> **Exercise description**
For this exercise, output the line holding "RTC pin GND: GND -> none" and all subsequent lines of the entries below, unchanged, up to and including the last.

> **Material for this task**
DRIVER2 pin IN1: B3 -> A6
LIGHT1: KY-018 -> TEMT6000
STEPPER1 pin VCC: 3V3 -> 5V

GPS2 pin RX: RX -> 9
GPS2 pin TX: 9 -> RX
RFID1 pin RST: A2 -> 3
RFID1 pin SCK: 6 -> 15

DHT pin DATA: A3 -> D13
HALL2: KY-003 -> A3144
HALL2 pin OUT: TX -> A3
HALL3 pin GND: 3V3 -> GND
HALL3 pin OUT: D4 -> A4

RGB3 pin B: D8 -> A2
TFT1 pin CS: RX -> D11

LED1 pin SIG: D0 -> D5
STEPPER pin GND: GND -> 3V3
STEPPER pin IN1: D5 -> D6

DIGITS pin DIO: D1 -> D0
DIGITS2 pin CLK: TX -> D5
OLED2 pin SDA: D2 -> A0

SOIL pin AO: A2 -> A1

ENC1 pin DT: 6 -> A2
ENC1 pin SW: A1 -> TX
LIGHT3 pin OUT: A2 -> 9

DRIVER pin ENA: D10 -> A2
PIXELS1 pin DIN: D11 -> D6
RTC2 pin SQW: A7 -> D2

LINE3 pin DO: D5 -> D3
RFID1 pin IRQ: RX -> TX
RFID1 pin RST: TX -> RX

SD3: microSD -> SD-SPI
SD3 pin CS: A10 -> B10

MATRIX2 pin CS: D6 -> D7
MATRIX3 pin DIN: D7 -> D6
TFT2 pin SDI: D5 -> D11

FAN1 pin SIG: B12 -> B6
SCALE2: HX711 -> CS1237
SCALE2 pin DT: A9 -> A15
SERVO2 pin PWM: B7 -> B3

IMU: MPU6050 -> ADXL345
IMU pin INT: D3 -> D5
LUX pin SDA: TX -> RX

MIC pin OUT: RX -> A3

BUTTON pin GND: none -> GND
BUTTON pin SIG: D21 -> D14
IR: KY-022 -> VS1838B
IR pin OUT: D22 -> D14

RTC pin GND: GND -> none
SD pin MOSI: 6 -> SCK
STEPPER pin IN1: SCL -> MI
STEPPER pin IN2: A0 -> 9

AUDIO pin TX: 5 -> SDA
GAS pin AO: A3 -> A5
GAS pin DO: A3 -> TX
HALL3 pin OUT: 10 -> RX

> **The answer**
RTC pin GND: GND -> none
SD pin MOSI: 6 -> SCK
STEPPER pin IN1: SCL -> MI
STEPPER pin IN2: A0 -> 9

AUDIO pin TX: 5 -> SDA
GAS pin AO: A3 -> A5
GAS pin DO: A3 -> TX
HALL3 pin OUT: 10 -> RX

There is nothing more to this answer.